--- Edit tracking data ---
———

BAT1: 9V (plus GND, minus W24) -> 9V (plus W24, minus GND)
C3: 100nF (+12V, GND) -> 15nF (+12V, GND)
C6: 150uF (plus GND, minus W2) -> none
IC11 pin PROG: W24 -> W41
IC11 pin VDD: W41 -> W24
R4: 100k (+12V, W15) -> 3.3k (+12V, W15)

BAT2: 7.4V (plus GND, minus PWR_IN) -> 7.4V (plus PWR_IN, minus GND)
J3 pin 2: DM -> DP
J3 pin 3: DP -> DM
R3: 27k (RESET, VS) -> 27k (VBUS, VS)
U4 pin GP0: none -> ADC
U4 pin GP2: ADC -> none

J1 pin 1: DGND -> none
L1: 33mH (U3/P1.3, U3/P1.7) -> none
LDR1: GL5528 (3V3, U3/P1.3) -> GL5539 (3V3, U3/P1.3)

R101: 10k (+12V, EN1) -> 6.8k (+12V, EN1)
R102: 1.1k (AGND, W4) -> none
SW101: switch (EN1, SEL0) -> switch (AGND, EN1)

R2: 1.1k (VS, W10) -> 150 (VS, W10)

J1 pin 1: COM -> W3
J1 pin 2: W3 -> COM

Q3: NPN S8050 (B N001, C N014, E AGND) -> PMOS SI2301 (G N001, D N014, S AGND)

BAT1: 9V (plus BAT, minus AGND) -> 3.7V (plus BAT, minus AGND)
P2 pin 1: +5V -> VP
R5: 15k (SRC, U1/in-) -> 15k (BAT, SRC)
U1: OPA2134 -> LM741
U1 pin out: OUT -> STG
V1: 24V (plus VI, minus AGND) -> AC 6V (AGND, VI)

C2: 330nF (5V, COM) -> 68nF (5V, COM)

———

What you return should match the data character for character.

--- Answer to the problem ---
BAT1: 9V (plus GND, minus W24) -> 9V (plus W24, minus GND)
C3: 100nF (+12V, GND) -> 15nF (+12V, GND)
C6: 150uF (plus GND, minus W2) -> none
IC11 pin PROG: W24 -> W41
IC11 pin VDD: W41 -> W24
R4: 100k (+12V, W15) -> 3.3k (+12V, W15)

BAT2: 7.4V (plus GND, minus PWR_IN) -> 7.4V (plus PWR_IN, minus GND)
J3 pin 2: DM -> DP
J3 pin 3: DP -> DM
R3: 27k (RESET, VS) -> 27k (VBUS, VS)
U4 pin GP0: none -> ADC
U4 pin GP2: ADC -> none

J1 pin 1: DGND -> none
L1: 33mH (U3/P1.3, U3/P1.7) -> none
LDR1: GL5528 (3V3, U3/P1.3) -> GL5539 (3V3, U3/P1.3)

R101: 10k (+12V, EN1) -> 6.8k (+12V, EN1)
R102: 1.1k (AGND, W4) -> none
SW101: switch (EN1, SEL0) -> switch (AGND, EN1)

R2: 1.1k (VS, W10) -> 150 (VS, W10)

J1 pin 1: COM -> W3
J1 pin 2: W3 -> COM

Q3: NPN S8050 (B N001, C N014, E AGND) -> PMOS SI2301 (G N001, D N014, S AGND)

BAT1: 9V (plus BAT, minus AGND) -> 3.7V (plus BAT, minus AGND)
P2 pin 1: +5V -> VP
R5: 15k (SRC, U1/in-) -> 15k (BAT, SRC)
U1: OPA2134 -> LM741
U1 pin out: OUT -> STG
V1: 24V (plus VI, minus AGND) -> AC 6V (AGND, VI)

C2: 330nF (5V, COM) -> 68nF (5V, COM)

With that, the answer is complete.